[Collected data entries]
※
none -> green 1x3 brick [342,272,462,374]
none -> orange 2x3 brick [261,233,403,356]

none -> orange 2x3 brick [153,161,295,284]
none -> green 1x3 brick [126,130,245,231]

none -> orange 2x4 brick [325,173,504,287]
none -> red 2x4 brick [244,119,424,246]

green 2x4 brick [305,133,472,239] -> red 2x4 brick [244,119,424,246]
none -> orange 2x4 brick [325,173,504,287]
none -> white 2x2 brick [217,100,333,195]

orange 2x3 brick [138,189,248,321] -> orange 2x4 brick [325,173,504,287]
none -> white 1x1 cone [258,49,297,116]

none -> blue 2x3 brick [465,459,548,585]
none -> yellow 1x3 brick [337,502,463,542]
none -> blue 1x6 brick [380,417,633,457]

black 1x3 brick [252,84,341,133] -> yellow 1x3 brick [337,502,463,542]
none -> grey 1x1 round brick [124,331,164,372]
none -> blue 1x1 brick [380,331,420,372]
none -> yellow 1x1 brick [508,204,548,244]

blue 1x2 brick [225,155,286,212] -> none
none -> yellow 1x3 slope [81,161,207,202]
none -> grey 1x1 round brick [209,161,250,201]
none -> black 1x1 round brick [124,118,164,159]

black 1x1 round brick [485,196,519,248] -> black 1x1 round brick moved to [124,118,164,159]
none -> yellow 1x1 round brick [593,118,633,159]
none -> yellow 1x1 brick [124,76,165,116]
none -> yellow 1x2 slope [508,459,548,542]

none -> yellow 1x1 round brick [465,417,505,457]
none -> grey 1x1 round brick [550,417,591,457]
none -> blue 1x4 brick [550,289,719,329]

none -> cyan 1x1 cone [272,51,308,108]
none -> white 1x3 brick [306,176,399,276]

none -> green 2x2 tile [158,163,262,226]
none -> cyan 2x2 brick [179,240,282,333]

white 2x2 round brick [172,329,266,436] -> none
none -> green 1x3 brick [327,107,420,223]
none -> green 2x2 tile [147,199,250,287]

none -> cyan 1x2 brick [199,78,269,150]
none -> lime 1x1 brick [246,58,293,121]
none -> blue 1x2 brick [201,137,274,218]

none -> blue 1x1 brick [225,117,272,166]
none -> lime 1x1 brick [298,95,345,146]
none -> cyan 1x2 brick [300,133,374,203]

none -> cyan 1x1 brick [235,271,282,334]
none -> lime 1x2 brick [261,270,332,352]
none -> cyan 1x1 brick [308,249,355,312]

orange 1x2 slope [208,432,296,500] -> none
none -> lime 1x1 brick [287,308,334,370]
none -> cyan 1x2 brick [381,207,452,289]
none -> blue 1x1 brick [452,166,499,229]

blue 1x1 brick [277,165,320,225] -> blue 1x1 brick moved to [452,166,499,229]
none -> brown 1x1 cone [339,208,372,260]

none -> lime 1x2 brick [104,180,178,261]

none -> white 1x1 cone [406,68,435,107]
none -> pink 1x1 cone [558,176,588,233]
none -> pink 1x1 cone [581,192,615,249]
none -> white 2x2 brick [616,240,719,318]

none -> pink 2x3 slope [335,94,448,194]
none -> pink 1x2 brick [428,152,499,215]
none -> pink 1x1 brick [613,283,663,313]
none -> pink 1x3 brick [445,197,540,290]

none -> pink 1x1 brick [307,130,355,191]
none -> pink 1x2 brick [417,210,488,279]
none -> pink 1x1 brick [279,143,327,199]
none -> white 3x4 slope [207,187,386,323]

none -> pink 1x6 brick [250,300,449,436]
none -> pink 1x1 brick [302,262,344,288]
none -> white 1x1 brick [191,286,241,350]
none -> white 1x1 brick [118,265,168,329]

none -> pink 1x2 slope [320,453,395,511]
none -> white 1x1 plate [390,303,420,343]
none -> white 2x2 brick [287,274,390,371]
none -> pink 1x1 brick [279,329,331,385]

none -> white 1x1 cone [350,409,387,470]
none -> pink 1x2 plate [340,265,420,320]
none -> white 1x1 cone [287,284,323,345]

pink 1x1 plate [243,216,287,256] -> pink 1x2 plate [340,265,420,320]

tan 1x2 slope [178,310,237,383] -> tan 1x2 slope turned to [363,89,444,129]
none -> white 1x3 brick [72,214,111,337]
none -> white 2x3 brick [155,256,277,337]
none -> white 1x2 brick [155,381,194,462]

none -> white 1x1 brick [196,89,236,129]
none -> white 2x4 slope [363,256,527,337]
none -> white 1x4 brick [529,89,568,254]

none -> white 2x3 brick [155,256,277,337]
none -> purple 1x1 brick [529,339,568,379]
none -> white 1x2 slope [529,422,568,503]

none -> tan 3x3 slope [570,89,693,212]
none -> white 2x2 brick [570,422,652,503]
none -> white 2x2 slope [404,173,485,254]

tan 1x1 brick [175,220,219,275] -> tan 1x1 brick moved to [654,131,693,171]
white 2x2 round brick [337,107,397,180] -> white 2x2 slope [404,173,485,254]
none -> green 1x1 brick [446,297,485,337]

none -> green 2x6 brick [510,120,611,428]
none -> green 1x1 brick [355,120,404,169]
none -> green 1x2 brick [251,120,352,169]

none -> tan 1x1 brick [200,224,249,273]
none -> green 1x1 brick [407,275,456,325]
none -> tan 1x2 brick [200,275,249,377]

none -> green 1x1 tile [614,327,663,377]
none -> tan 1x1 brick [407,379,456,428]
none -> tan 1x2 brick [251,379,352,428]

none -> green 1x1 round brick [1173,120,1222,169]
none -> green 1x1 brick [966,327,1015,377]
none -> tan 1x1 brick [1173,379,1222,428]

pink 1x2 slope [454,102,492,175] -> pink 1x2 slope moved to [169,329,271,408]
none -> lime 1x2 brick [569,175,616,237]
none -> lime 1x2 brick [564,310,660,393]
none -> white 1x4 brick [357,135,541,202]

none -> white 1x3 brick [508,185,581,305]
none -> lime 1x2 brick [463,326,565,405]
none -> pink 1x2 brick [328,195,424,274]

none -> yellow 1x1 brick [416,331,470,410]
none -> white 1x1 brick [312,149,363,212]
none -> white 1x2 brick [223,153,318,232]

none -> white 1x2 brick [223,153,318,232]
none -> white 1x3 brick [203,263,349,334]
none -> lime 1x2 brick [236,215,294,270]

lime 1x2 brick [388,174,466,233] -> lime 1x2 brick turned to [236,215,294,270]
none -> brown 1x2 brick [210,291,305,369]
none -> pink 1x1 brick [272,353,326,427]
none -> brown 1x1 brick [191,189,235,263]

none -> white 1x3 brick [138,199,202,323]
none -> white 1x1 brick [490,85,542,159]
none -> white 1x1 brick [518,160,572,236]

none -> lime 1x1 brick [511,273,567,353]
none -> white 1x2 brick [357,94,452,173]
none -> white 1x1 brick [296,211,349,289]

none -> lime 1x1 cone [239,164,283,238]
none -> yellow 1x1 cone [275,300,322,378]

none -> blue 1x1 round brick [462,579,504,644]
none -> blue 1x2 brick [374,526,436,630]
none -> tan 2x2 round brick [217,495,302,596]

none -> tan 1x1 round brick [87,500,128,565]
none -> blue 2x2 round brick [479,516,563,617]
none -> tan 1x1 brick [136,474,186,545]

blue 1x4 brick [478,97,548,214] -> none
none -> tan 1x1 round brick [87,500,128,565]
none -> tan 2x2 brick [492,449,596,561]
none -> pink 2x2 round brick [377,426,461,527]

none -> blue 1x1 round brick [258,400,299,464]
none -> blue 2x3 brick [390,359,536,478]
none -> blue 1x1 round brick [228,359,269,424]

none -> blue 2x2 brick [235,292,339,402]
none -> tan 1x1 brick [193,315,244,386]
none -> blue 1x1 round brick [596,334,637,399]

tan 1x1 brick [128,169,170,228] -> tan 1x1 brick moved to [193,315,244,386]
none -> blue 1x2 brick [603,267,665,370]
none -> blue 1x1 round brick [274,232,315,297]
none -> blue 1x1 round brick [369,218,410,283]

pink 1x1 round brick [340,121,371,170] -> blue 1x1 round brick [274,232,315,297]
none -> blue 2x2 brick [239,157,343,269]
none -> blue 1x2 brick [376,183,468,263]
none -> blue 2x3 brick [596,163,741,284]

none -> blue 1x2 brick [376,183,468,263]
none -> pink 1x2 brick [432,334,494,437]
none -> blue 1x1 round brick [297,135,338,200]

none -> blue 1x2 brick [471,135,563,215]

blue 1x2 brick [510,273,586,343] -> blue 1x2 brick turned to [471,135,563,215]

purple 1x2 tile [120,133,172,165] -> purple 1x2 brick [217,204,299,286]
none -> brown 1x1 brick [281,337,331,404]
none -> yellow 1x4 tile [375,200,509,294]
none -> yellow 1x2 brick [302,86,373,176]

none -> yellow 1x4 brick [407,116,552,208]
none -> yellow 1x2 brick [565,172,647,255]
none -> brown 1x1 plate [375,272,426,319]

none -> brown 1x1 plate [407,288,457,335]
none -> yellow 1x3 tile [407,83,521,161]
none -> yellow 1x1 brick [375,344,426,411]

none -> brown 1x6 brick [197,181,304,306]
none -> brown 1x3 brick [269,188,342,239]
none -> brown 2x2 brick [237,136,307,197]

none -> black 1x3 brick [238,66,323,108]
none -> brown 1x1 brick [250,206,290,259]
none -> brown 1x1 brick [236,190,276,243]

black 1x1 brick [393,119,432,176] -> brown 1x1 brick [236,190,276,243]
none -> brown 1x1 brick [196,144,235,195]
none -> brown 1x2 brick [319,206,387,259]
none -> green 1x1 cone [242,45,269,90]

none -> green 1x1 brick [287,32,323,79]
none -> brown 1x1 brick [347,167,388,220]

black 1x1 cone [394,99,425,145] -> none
※
▶ **TASK DETAILS**
Print, from the entries above, the line with "none -> tan 1x1 brick [193,315,244,386]", the line with "none -> brown 1x6 brick [197,181,304,306]" and all lines between them, exactly and with nothing else.

▶ **ANSWER BELOW**
none -> tan 1x1 brick [193,315,244,386]
none -> blue 1x1 round brick [596,334,637,399]

tan 1x1 brick [128,169,170,228] -> tan 1x1 brick moved to [193,315,244,386]
none -> blue 1x2 brick [603,267,665,370]
none -> blue 1x1 round brick [274,232,315,297]
none -> blue 1x1 round brick [369,218,410,283]

pink 1x1 round brick [340,121,371,170] -> blue 1x1 round brick [274,232,315,297]
none -> blue 2x2 brick [239,157,343,269]
none -> blue 1x2 brick [376,183,468,263]
none -> blue 2x3 brick [596,163,741,284]

none -> blue 1x2 brick [376,183,468,263]
none -> pink 1x2 brick [432,334,494,437]
none -> blue 1x1 round brick [297,135,338,200]

none -> blue 1x2 brick [471,135,563,215]

blue 1x2 brick [510,273,586,343] -> blue 1x2 brick turned to [471,135,563,215]

purple 1x2 tile [120,133,172,165] -> purple 1x2 brick [217,204,299,286]
none -> brown 1x1 brick [281,337,331,404]
none -> yellow 1x4 tile [375,200,509,294]
none -> yellow 1x2 brick [302,86,373,176]

none -> yellow 1x4 brick [407,116,552,208]
none -> yellow 1x2 brick [565,172,647,255]
none -> brown 1x1 plate [375,272,426,319]

none -> brown 1x1 plate [407,288,457,335]
none -> yellow 1x3 tile [407,83,521,161]
none -> yellow 1x1 brick [375,344,426,411]

none -> brown 1x6 brick [197,181,304,306]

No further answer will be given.